» Problem details: All lines from the one containing "IC1 pin GND: GND -> VBAT" through the final line of the listing below are to be retyped exactly; nothing else goes in the result.

» Excerpted data:
-- Opening Marker --

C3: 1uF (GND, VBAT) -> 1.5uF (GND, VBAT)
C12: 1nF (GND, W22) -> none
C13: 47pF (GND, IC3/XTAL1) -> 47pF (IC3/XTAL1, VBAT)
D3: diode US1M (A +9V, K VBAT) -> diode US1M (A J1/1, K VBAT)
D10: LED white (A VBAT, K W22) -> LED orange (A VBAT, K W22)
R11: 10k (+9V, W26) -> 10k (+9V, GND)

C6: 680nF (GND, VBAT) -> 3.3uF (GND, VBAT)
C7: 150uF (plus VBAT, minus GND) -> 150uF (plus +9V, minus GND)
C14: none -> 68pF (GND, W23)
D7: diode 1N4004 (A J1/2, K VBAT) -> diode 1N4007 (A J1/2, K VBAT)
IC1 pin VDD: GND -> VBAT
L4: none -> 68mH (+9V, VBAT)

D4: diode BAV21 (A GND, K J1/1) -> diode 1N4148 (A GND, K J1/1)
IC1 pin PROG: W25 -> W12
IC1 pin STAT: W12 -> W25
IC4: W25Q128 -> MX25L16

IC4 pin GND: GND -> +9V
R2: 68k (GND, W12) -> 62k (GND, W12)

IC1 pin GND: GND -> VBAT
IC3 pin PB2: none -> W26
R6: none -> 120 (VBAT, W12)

-- Closing Marker --

» Response area:
IC1 pin GND: GND -> VBAT
IC3 pin PB2: none -> W26
R6: none -> 120 (VBAT, W12)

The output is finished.